EXERCISE: All that is wanted is an exact copy of the line containing "R2: 5.6k (CN2/3, W10) -> 5.6k (CN2/3, VS)" and the lines after it, through the end of the records.

DATA FOR THE TASK:
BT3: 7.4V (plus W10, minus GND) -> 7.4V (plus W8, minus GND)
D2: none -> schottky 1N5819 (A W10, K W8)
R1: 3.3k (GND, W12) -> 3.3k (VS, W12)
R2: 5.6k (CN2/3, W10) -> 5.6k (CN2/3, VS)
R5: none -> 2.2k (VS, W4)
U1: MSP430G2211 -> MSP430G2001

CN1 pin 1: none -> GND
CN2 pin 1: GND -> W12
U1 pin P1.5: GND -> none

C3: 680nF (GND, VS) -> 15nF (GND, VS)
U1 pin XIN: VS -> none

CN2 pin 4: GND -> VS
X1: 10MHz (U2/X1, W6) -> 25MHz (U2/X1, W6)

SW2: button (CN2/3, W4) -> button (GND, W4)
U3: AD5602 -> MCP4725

TASK RESULT:
R2: 5.6k (CN2/3, W10) -> 5.6k (CN2/3, VS)
R5: none -> 2.2k (VS, W4)
U1: MSP430G2211 -> MSP430G2001

CN1 pin 1: none -> GND
CN2 pin 1: GND -> W12
U1 pin P1.5: GND -> none

C3: 680nF (GND, VS) -> 15nF (GND, VS)
U1 pin XIN: VS -> none

CN2 pin 4: GND -> VS
X1: 10MHz (U2/X1, W6) -> 25MHz (U2/X1, W6)

SW2: button (CN2/3, W4) -> button (GND, W4)
U3: AD5602 -> MCP4725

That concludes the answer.